Data records
------
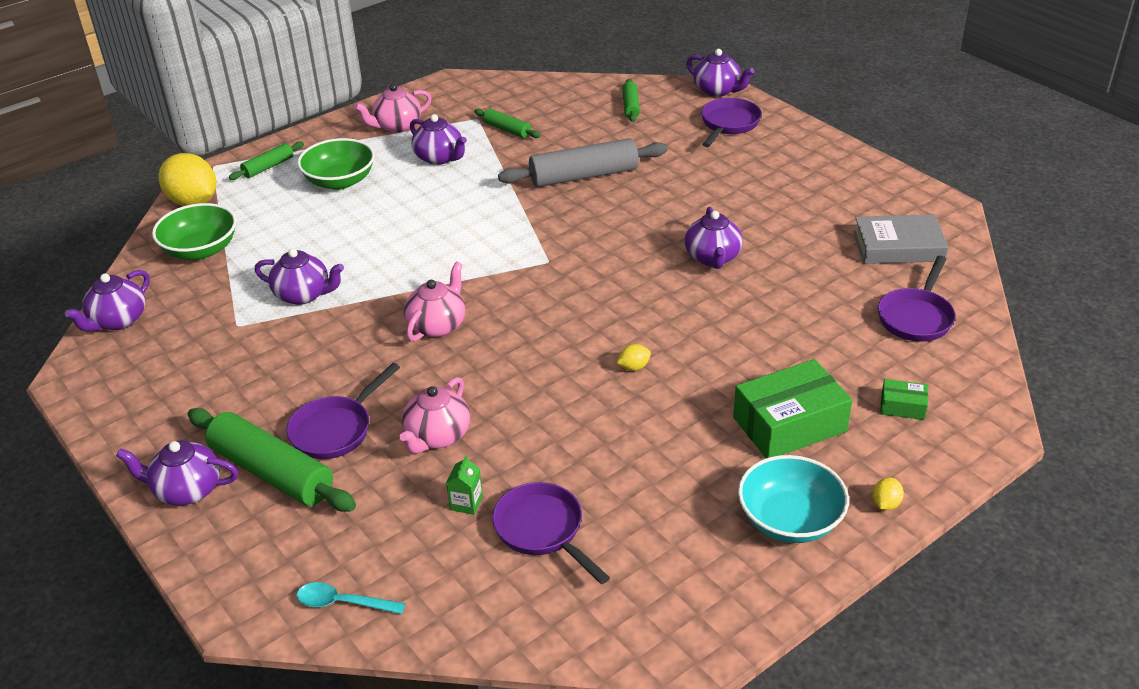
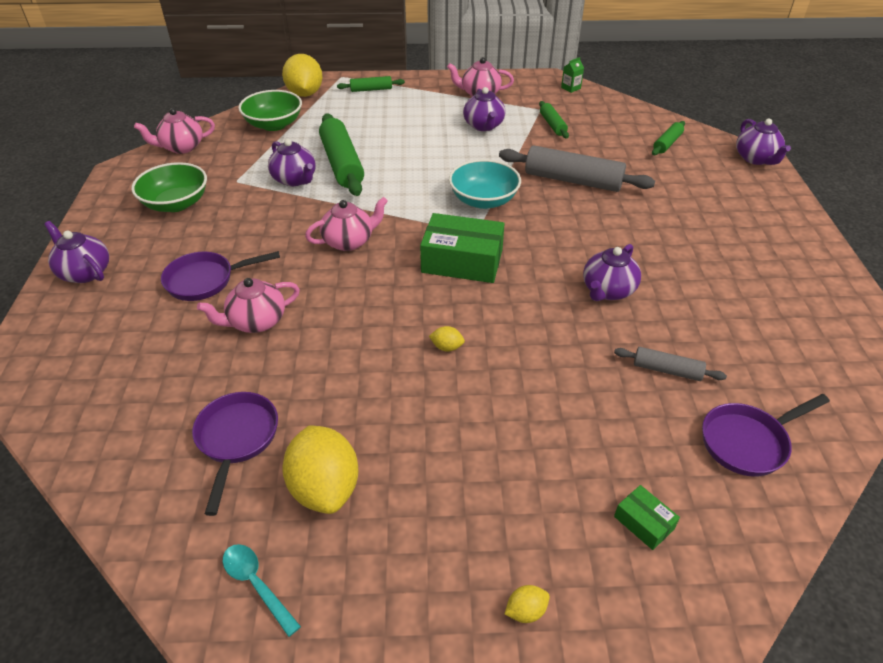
camera: 35 degrees right, 5 degrees up
(118, 321) = (181, 147): purple teapot -> pink teapot
(272, 472) = (139, 288): green rolling pin -> green rolling pin (342, 164)
(340, 181) = (402, 115): green bowl -> green bowl (176, 203)
(343, 603) = (64, 407): turquoise spoon -> turquoise spoon (256, 584)
(466, 503) = (216, 383): green carton -> green carton (570, 88)
(659, 518) = (325, 487): none -> yellow lemon
(728, 124) = (737, 189): purple pan -> none
(789, 424) = (519, 473): green box -> green box (462, 261)
(789, 520) = (424, 564): turquoise bowl -> turquoise bowl (483, 200)
(816, 296) = (667, 370): none -> grey rolling pin
(898, 246) = (797, 364): grey book -> none

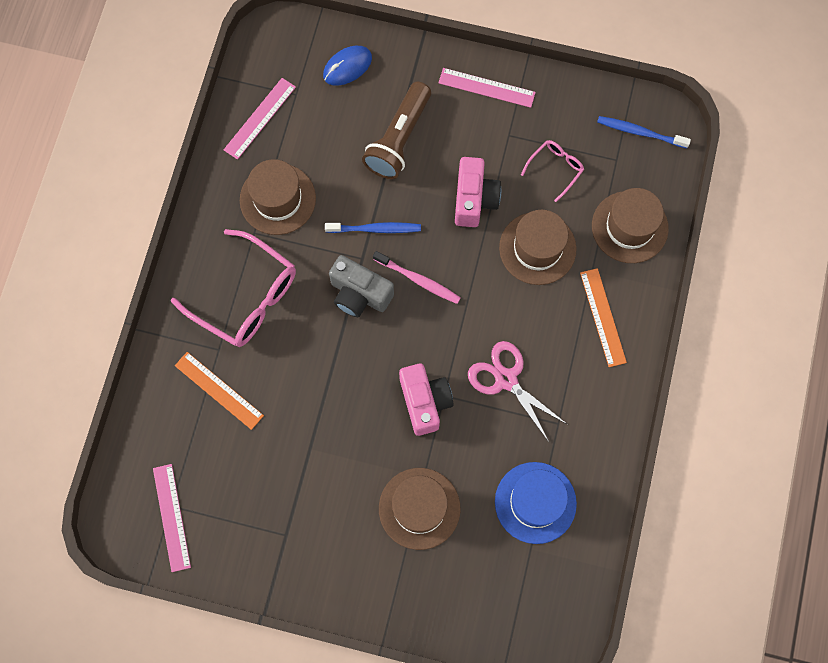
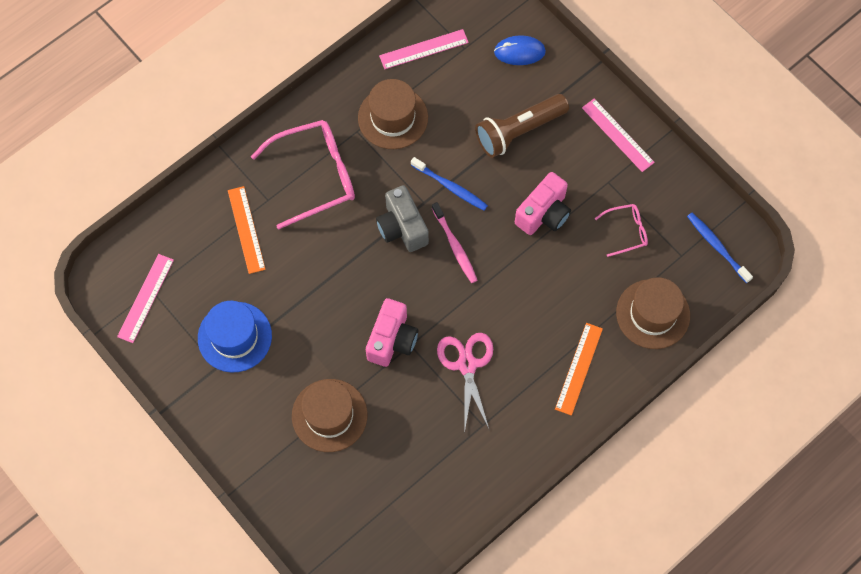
camera: 35 degrees right, 5 degrees down
(247, 298) = (316, 175): pink glasses -> pink glasses turned 90 degrees counterclockwise
(535, 502) = (420, 471): blue hat -> blue hat (234, 337)
(537, 248) = (566, 282): brown hat -> none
------
Work task> Report each line of the records that holds the word "camera".

Answer space>
camera: 35 degrees right, 5 degrees up
camera: 35 degrees right, 5 degrees down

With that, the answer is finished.